▶ About this exercise: Below are records to print word for word; include none of their pictures.
*** Input records Section Begins ***
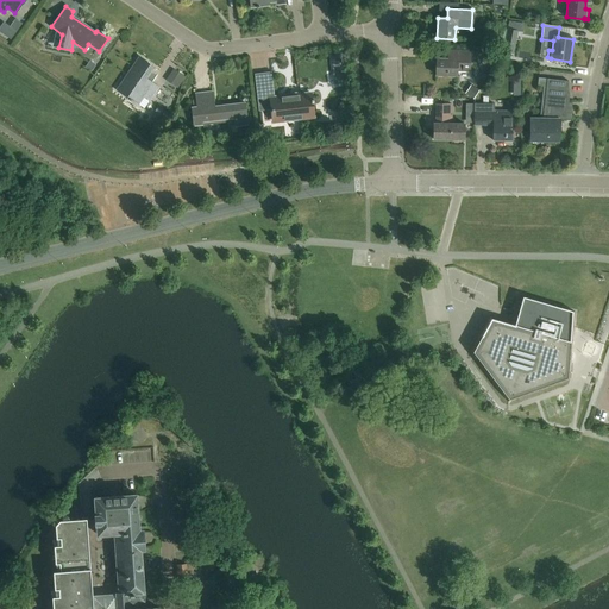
[(469,51),(447,50),(447,60),(435,60),(435,75),(456,76),(457,71),(469,71),(469,51)]
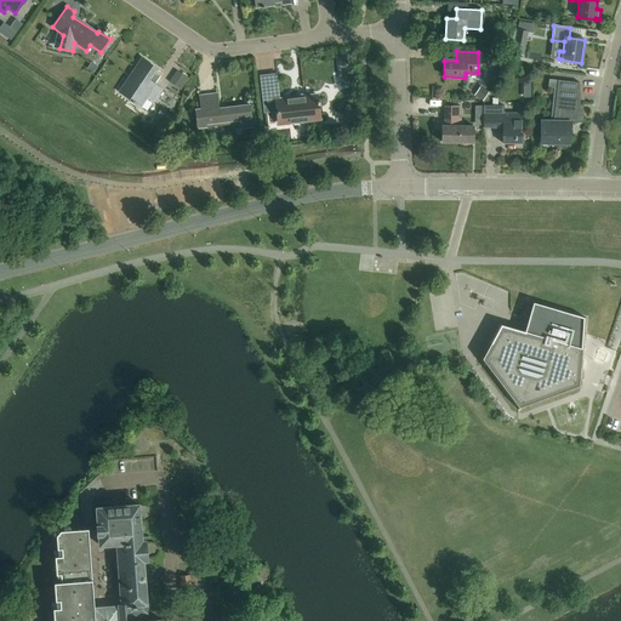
[(157,69),(141,60),(119,92),(140,107),(146,98),(152,103),(161,90),(148,81),(157,69)]
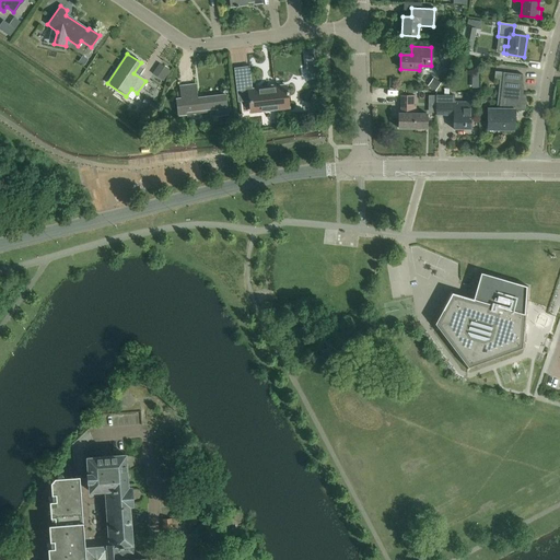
[(164,84),(174,71),(162,63),(155,72),(158,73),(154,78),(164,84)]
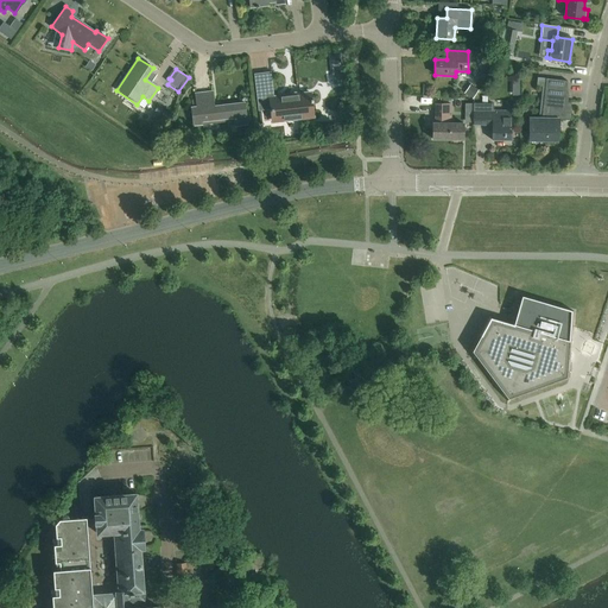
[(273,97),(270,74),(254,75),(258,109),(271,108),(272,119),(299,115),(299,119),(312,118),(310,93),(273,97)]
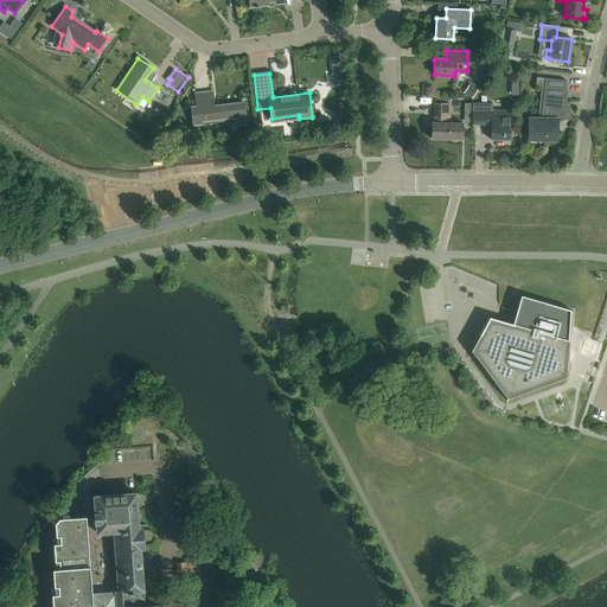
[(560,81),(544,80),(540,119),(529,117),(528,140),(557,141),(557,119),(570,121),(573,108),(570,107),(566,82),(564,81),(564,82),(560,81)]
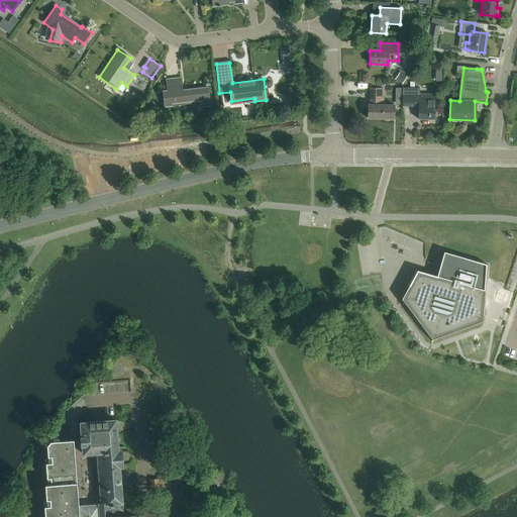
[(180,78),(172,79),(166,80),(167,91),(162,92),(164,107),(199,103),(199,108),(209,107),(207,88),(181,91),(180,78)]
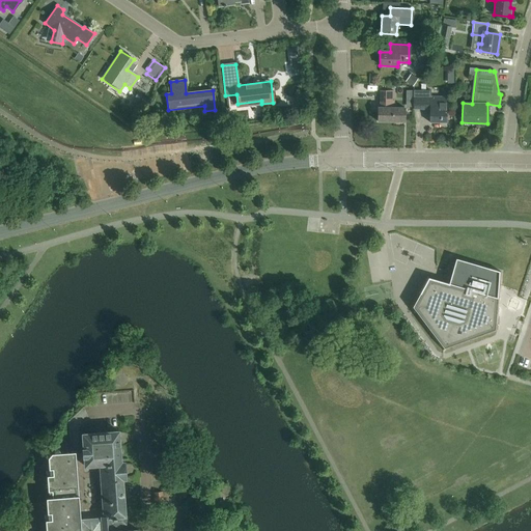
[(393,91),(380,91),(380,108),(378,108),(378,121),(404,122),(404,108),(393,108),(394,101),(392,101),(392,99),(393,99),(393,91)]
*** Input records Section Ends ***
▶ Task solution:
[(469,51),(447,50),(447,60),(435,60),(435,75),(456,76),(457,71),(469,71),(469,51)]
[(157,69),(141,60),(119,92),(140,107),(146,98),(152,103),(161,90),(148,81),(157,69)]
[(164,84),(174,71),(162,63),(155,72),(158,73),(154,78),(164,84)]
[(273,97),(270,74),(254,75),(258,109),(271,108),(272,119),(299,115),(299,119),(312,118),(310,93),(273,97)]
[(560,81),(544,80),(540,119),(529,117),(528,140),(557,141),(557,119),(570,121),(573,108),(570,107),(566,82),(564,81),(564,82),(560,81)]
[(180,78),(172,79),(166,80),(167,91),(162,92),(164,107),(199,103),(199,108),(209,107),(207,88),(181,91),(180,78)]
[(393,91),(380,91),(380,108),(378,108),(378,121),(404,122),(404,108),(393,108),(394,101),(392,101),(392,99),(393,99),(393,91)]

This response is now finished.